## What the task requires
Return all of the entries word for word, but omit the pictures they contain.

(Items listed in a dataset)
========

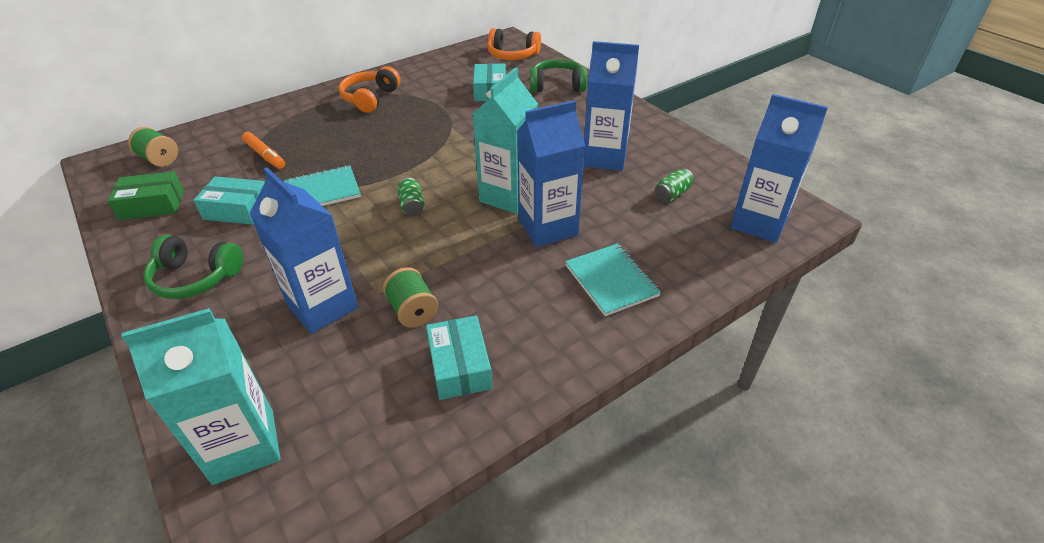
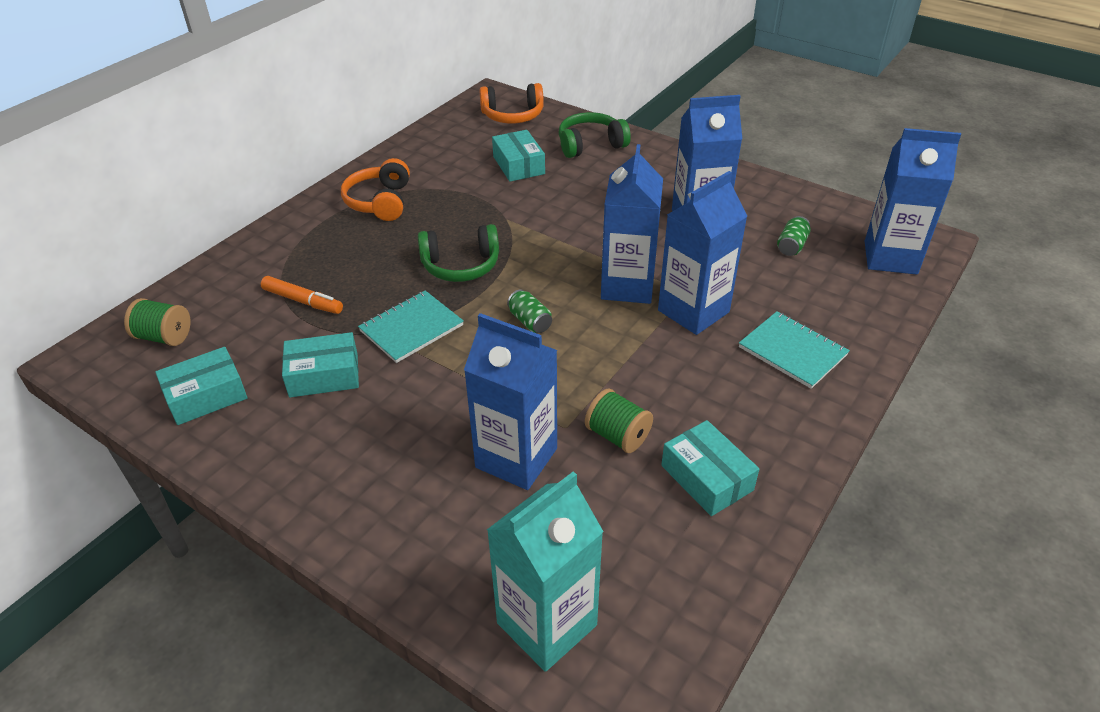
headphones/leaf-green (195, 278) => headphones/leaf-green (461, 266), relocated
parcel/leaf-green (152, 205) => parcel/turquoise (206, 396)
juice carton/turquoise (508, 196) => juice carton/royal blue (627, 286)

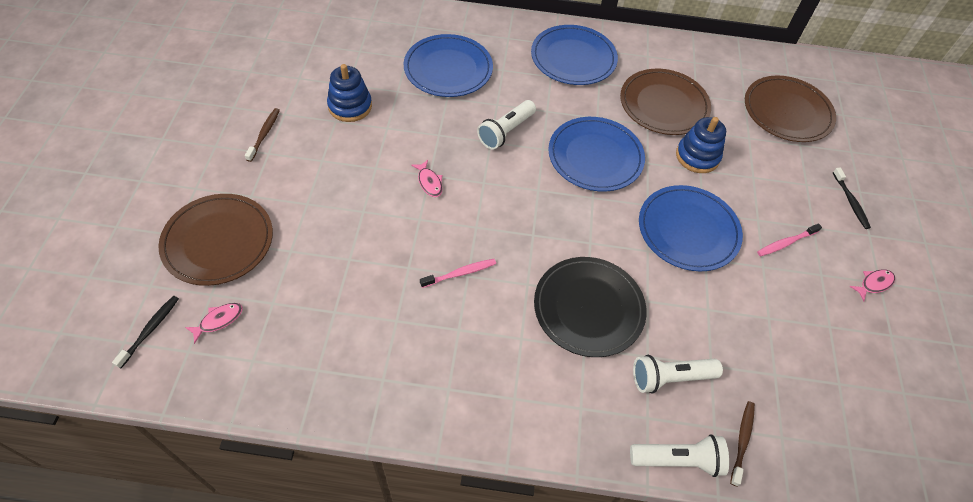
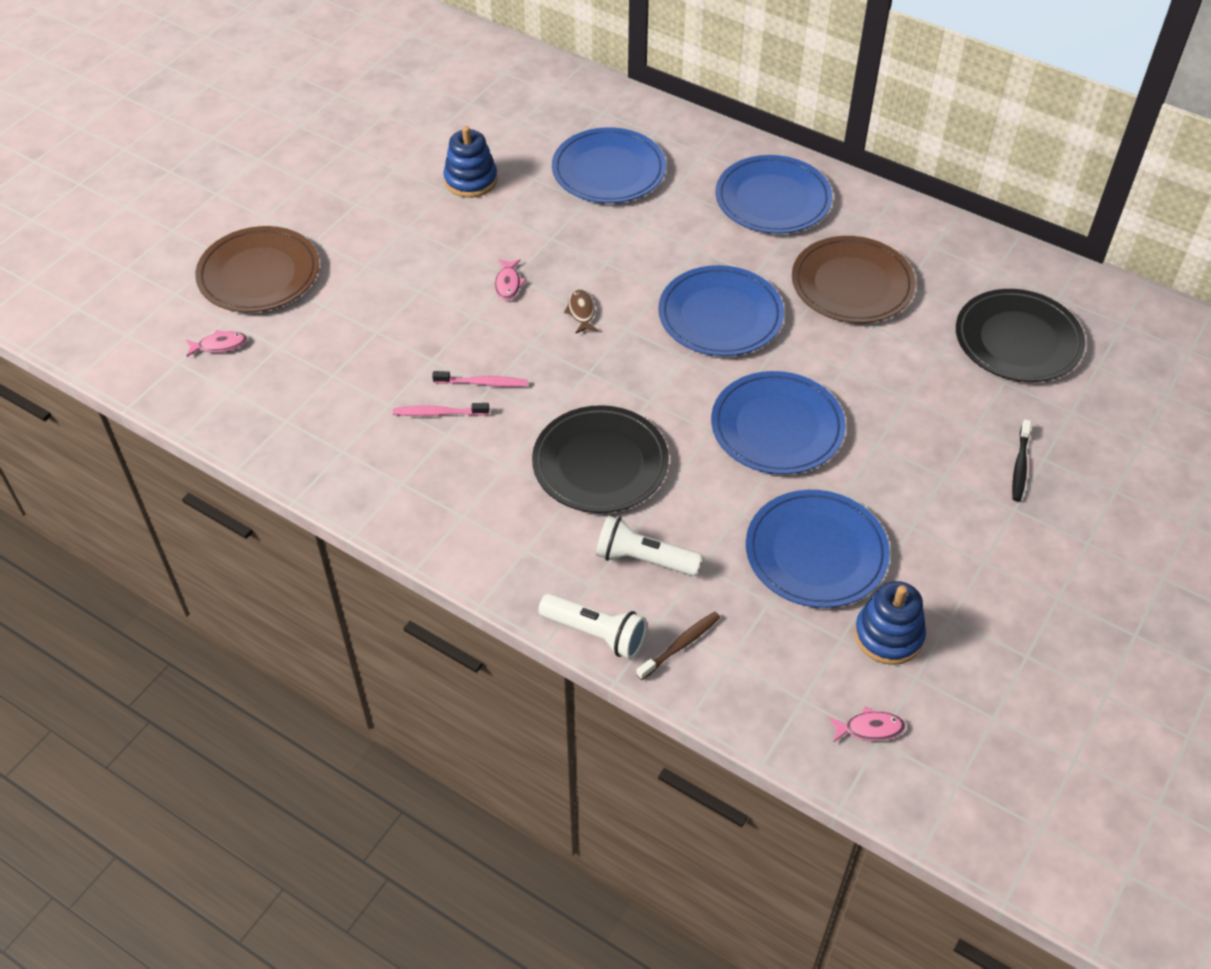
tooth brush/jet-black (150, 330) => nothing
tooth brush/dark brown (264, 134) => nothing
torch/pure white (506, 132) => nothing
nothing => fish/dark brown (581, 311)
nothing => flat dish/royal blue (816, 552)
stacking toy/royal blue (697, 156) => stacking toy/royal blue (888, 635), relocated
tooth brush/rosy (786, 243) => tooth brush/rosy (439, 413), relocated
fish/rosy (874, 284) => fish/rosy (869, 728), relocated
flat dish/dark brown (787, 112) => flat dish/jet-black (1018, 340)

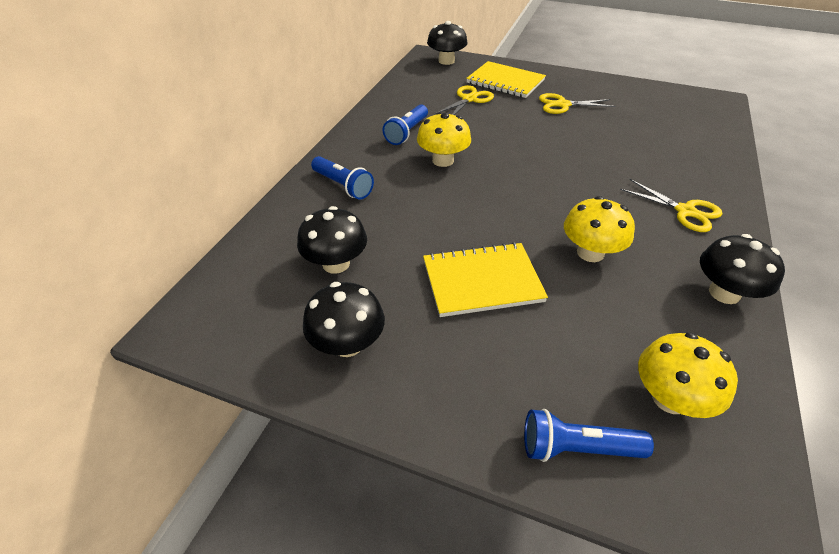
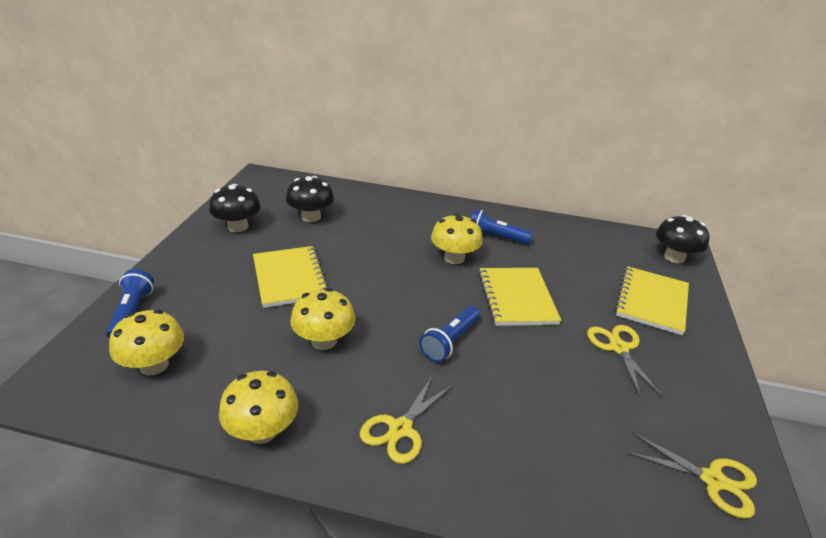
nothing => notebook/bright yellow (517, 298)
torch/royal blue (343, 186) => torch/royal blue (450, 342), relocated
scissors/bright yellow (469, 99) => scissors/bright yellow (713, 480), relocated
mushroom/jet-black (724, 293) => mushroom/bright yellow (262, 431)

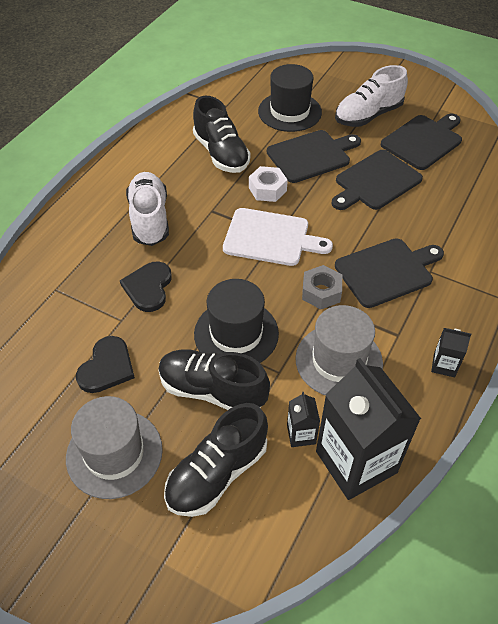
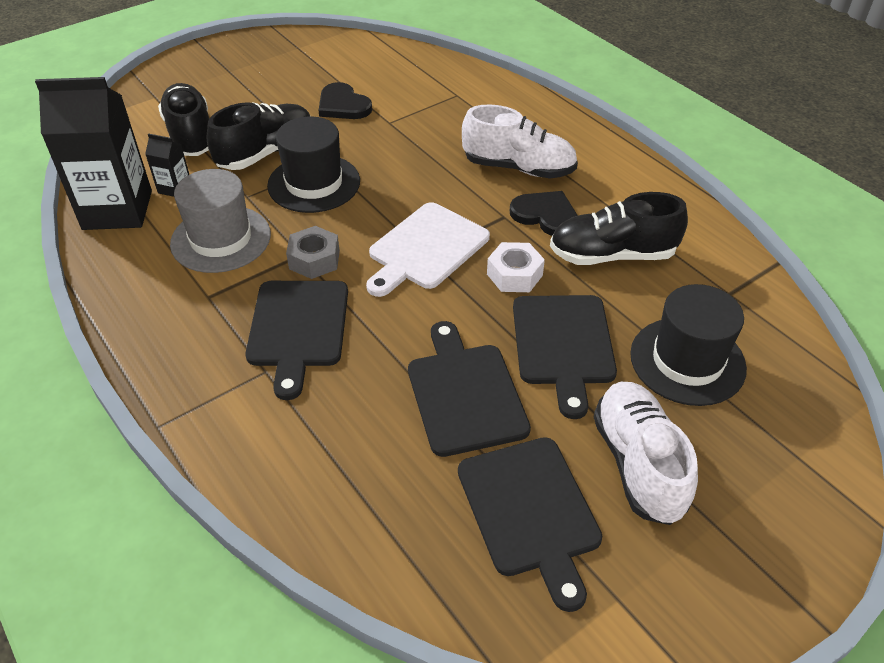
tall hat/grey (114, 453) => nothing
juice carton/jet-black (444, 365) => nothing
heart/jet-black (148, 287) => heart/jet-black (545, 215), relocated

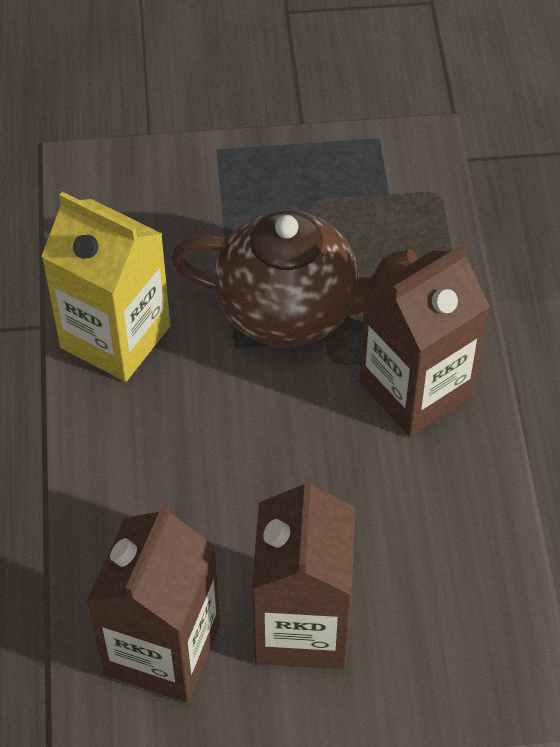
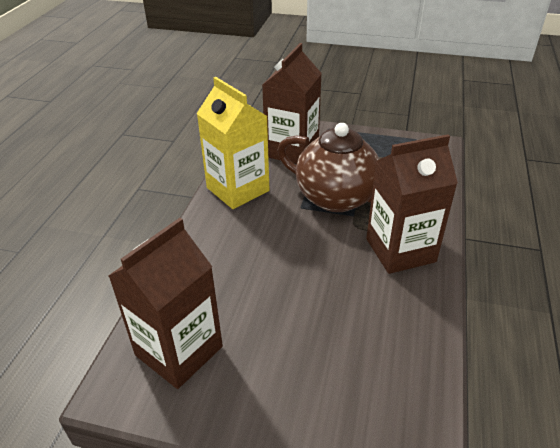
juice carton/dark brown (302, 625) => juice carton/dark brown (292, 150), relocated

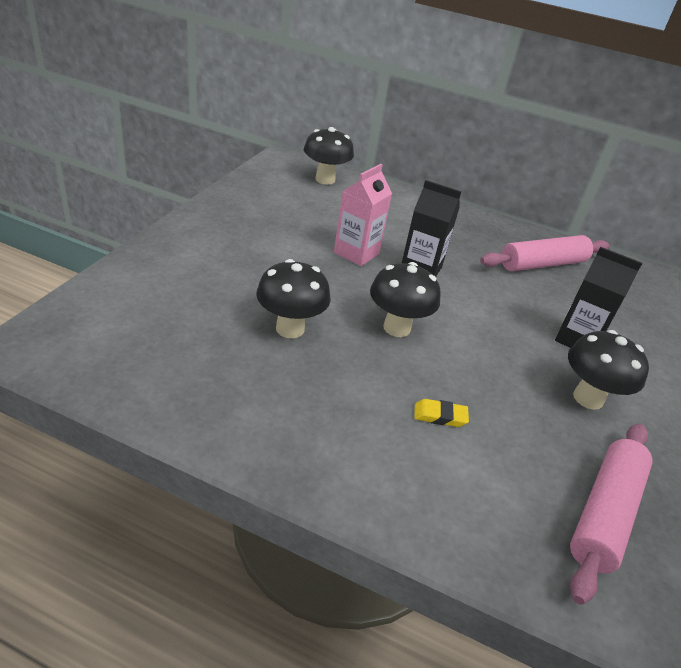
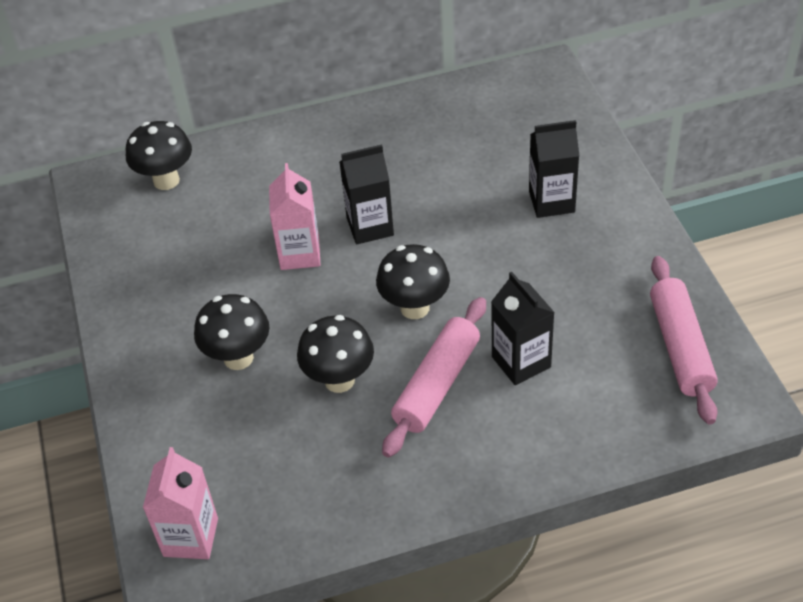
nothing => juice carton/rosy (190, 537)
dough roller/rosy (542, 264) => dough roller/rosy (437, 384), relocated
mushroom/jet-black (588, 398) => mushroom/jet-black (238, 358), relocated
gum eraser/bright yellow (440, 416) => juice carton/jet-black (521, 362)

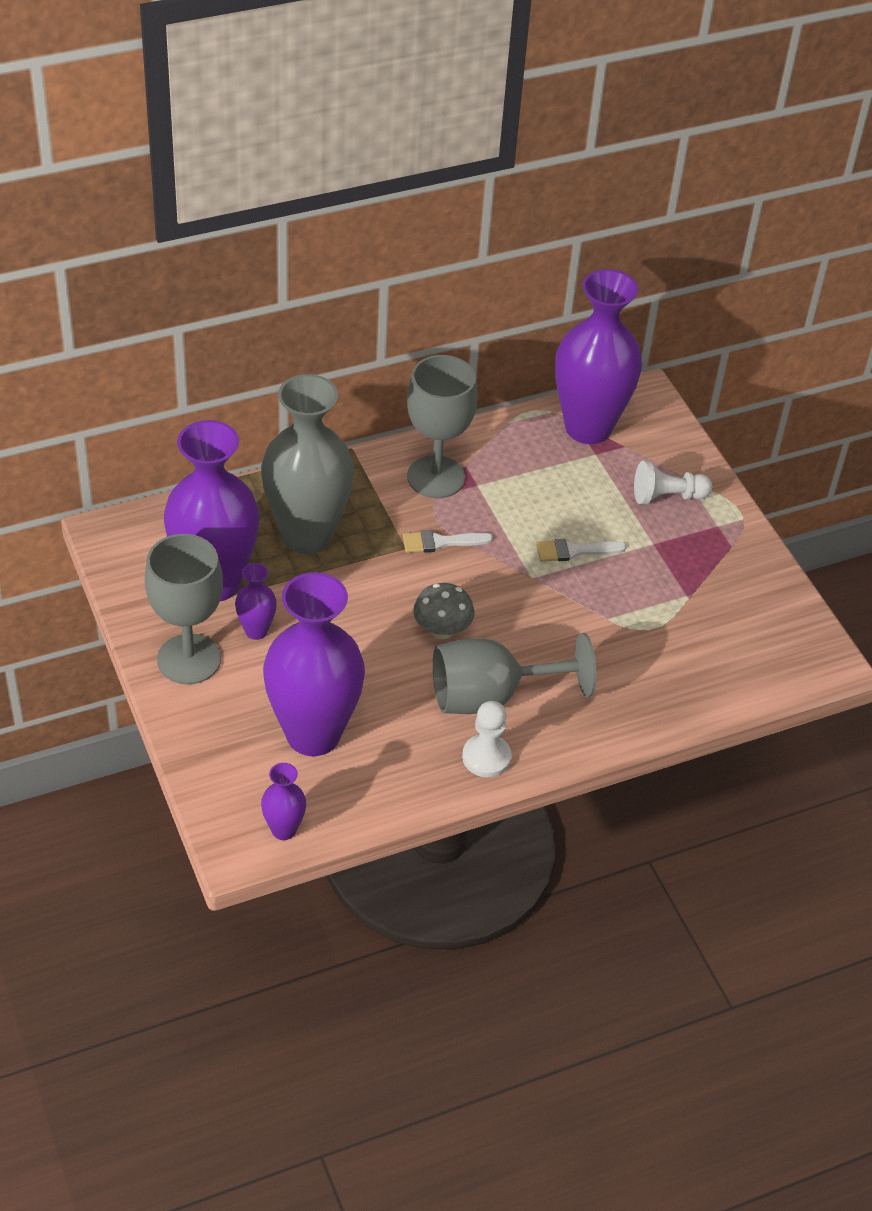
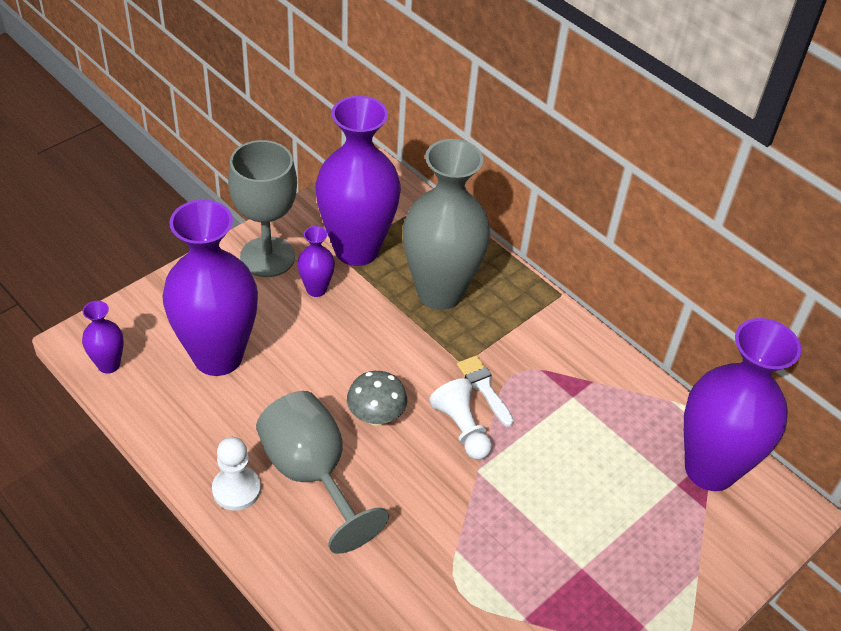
chalice/grey (436, 477) => nothing
paintbrush/pure white (574, 551) => nothing
pawn/pure white (667, 496) => pawn/pure white (461, 428), relocated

========

## Exercise output
headphones/leaf-green (195, 278) => headphones/leaf-green (461, 266), relocated
parcel/leaf-green (152, 205) => parcel/turquoise (206, 396)
juice carton/turquoise (508, 196) => juice carton/royal blue (627, 286)

tooth brush/jet-black (150, 330) => nothing
tooth brush/dark brown (264, 134) => nothing
torch/pure white (506, 132) => nothing
nothing => fish/dark brown (581, 311)
nothing => flat dish/royal blue (816, 552)
stacking toy/royal blue (697, 156) => stacking toy/royal blue (888, 635), relocated
tooth brush/rosy (786, 243) => tooth brush/rosy (439, 413), relocated
fish/rosy (874, 284) => fish/rosy (869, 728), relocated
flat dish/dark brown (787, 112) => flat dish/jet-black (1018, 340)

nothing => notebook/bright yellow (517, 298)
torch/royal blue (343, 186) => torch/royal blue (450, 342), relocated
scissors/bright yellow (469, 99) => scissors/bright yellow (713, 480), relocated
mushroom/jet-black (724, 293) => mushroom/bright yellow (262, 431)

tall hat/grey (114, 453) => nothing
juice carton/jet-black (444, 365) => nothing
heart/jet-black (148, 287) => heart/jet-black (545, 215), relocated

juice carton/dark brown (302, 625) => juice carton/dark brown (292, 150), relocated

nothing => juice carton/rosy (190, 537)
dough roller/rosy (542, 264) => dough roller/rosy (437, 384), relocated
mushroom/jet-black (588, 398) => mushroom/jet-black (238, 358), relocated
gum eraser/bright yellow (440, 416) => juice carton/jet-black (521, 362)

chalice/grey (436, 477) => nothing
paintbrush/pure white (574, 551) => nothing
pawn/pure white (667, 496) => pawn/pure white (461, 428), relocated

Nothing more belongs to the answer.